::: Supplied material :::

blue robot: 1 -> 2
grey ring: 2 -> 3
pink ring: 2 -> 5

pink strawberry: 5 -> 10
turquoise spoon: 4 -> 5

:::
::: Supplied material :::

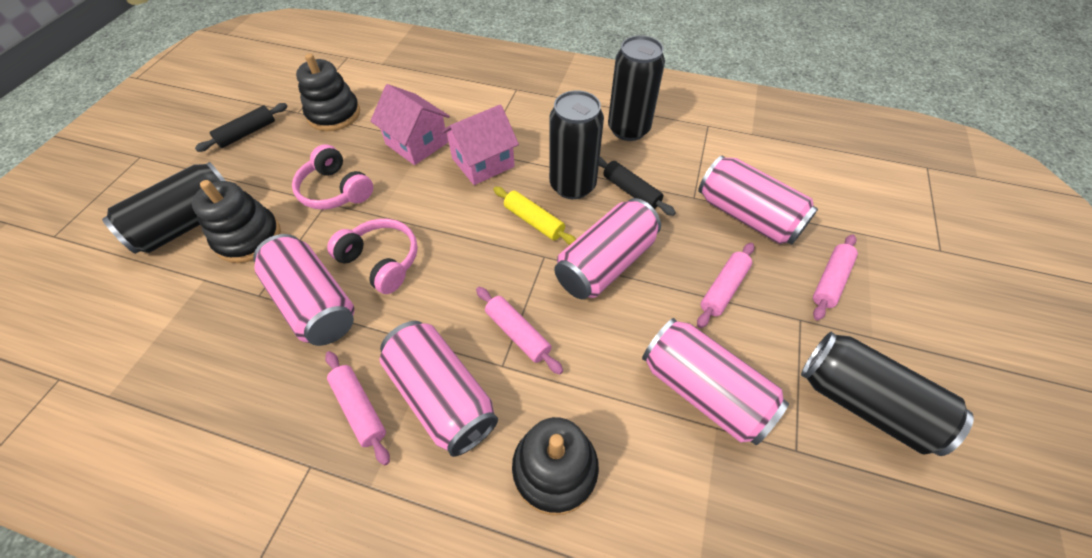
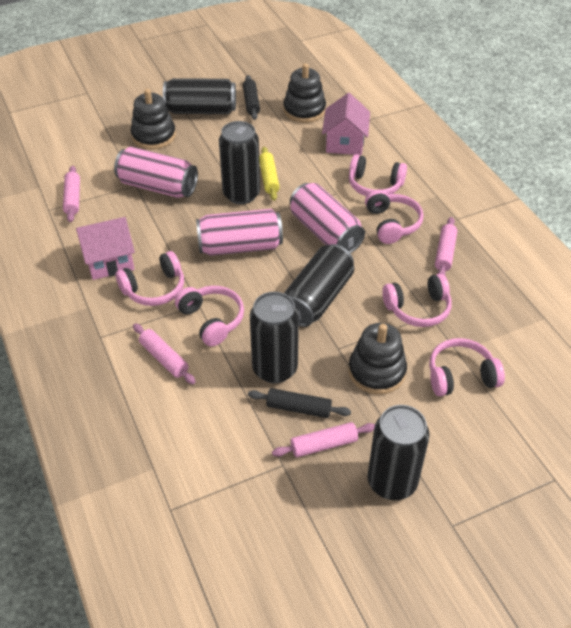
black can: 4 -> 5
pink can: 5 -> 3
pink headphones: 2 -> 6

:::

Task requirements:
Find and copy each line of the listing above that holds the word "pink".

Exercise solution:
pink ring: 2 -> 5
pink strawberry: 5 -> 10
pink can: 5 -> 3
pink headphones: 2 -> 6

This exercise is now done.